Coordinate-based change listings
+++
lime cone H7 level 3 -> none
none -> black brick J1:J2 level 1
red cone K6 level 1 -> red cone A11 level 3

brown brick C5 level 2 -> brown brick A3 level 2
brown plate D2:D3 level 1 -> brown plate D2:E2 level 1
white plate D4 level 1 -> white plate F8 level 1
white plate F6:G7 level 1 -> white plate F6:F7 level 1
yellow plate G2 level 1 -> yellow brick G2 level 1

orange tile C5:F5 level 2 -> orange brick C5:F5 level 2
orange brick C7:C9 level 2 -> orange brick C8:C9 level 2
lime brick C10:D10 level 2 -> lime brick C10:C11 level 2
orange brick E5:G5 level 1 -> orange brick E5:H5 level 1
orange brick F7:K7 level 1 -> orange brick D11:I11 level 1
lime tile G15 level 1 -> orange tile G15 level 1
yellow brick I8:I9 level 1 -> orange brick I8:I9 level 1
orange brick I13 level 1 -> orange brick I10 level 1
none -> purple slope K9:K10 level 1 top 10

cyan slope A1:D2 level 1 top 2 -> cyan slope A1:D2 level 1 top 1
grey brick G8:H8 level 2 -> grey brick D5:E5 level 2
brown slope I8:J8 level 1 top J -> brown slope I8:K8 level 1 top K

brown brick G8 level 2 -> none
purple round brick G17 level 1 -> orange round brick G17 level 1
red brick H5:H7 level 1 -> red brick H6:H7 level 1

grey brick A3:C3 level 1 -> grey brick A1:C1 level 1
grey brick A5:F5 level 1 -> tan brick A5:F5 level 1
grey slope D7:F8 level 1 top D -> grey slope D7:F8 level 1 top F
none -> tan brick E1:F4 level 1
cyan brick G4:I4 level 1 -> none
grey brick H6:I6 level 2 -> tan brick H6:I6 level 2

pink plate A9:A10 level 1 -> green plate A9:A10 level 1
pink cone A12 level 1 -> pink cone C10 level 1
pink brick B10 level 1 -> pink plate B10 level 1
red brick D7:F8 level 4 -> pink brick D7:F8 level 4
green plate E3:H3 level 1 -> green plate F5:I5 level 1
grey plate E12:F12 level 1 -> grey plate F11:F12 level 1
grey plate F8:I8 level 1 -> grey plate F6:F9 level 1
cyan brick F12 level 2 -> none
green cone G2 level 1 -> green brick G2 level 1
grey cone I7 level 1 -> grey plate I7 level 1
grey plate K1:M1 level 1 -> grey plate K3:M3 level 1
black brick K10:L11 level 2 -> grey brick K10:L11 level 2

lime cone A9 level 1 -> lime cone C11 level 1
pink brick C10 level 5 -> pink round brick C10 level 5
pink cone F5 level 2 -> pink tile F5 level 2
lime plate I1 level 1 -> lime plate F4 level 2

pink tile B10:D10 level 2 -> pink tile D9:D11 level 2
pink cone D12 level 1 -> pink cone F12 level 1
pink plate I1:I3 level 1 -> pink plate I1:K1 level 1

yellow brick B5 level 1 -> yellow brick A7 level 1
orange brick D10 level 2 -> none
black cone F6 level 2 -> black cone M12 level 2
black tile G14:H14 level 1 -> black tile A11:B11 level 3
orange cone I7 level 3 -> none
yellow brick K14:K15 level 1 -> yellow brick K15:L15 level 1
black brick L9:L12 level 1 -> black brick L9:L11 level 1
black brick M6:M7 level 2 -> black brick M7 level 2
+++
_Task description_
Produce the entries again, character for character.

_Written response_
lime cone H7 level 3 -> none
none -> black brick J1:J2 level 1
red cone K6 level 1 -> red cone A11 level 3

brown brick C5 level 2 -> brown brick A3 level 2
brown plate D2:D3 level 1 -> brown plate D2:E2 level 1
white plate D4 level 1 -> white plate F8 level 1
white plate F6:G7 level 1 -> white plate F6:F7 level 1
yellow plate G2 level 1 -> yellow brick G2 level 1

orange tile C5:F5 level 2 -> orange brick C5:F5 level 2
orange brick C7:C9 level 2 -> orange brick C8:C9 level 2
lime brick C10:D10 level 2 -> lime brick C10:C11 level 2
orange brick E5:G5 level 1 -> orange brick E5:H5 level 1
orange brick F7:K7 level 1 -> orange brick D11:I11 level 1
lime tile G15 level 1 -> orange tile G15 level 1
yellow brick I8:I9 level 1 -> orange brick I8:I9 level 1
orange brick I13 level 1 -> orange brick I10 level 1
none -> purple slope K9:K10 level 1 top 10

cyan slope A1:D2 level 1 top 2 -> cyan slope A1:D2 level 1 top 1
grey brick G8:H8 level 2 -> grey brick D5:E5 level 2
brown slope I8:J8 level 1 top J -> brown slope I8:K8 level 1 top K

brown brick G8 level 2 -> none
purple round brick G17 level 1 -> orange round brick G17 level 1
red brick H5:H7 level 1 -> red brick H6:H7 level 1

grey brick A3:C3 level 1 -> grey brick A1:C1 level 1
grey brick A5:F5 level 1 -> tan brick A5:F5 level 1
grey slope D7:F8 level 1 top D -> grey slope D7:F8 level 1 top F
none -> tan brick E1:F4 level 1
cyan brick G4:I4 level 1 -> none
grey brick H6:I6 level 2 -> tan brick H6:I6 level 2

pink plate A9:A10 level 1 -> green plate A9:A10 level 1
pink cone A12 level 1 -> pink cone C10 level 1
pink brick B10 level 1 -> pink plate B10 level 1
red brick D7:F8 level 4 -> pink brick D7:F8 level 4
green plate E3:H3 level 1 -> green plate F5:I5 level 1
grey plate E12:F12 level 1 -> grey plate F11:F12 level 1
grey plate F8:I8 level 1 -> grey plate F6:F9 level 1
cyan brick F12 level 2 -> none
green cone G2 level 1 -> green brick G2 level 1
grey cone I7 level 1 -> grey plate I7 level 1
grey plate K1:M1 level 1 -> grey plate K3:M3 level 1
black brick K10:L11 level 2 -> grey brick K10:L11 level 2

lime cone A9 level 1 -> lime cone C11 level 1
pink brick C10 level 5 -> pink round brick C10 level 5
pink cone F5 level 2 -> pink tile F5 level 2
lime plate I1 level 1 -> lime plate F4 level 2

pink tile B10:D10 level 2 -> pink tile D9:D11 level 2
pink cone D12 level 1 -> pink cone F12 level 1
pink plate I1:I3 level 1 -> pink plate I1:K1 level 1

yellow brick B5 level 1 -> yellow brick A7 level 1
orange brick D10 level 2 -> none
black cone F6 level 2 -> black cone M12 level 2
black tile G14:H14 level 1 -> black tile A11:B11 level 3
orange cone I7 level 3 -> none
yellow brick K14:K15 level 1 -> yellow brick K15:L15 level 1
black brick L9:L12 level 1 -> black brick L9:L11 level 1
black brick M6:M7 level 2 -> black brick M7 level 2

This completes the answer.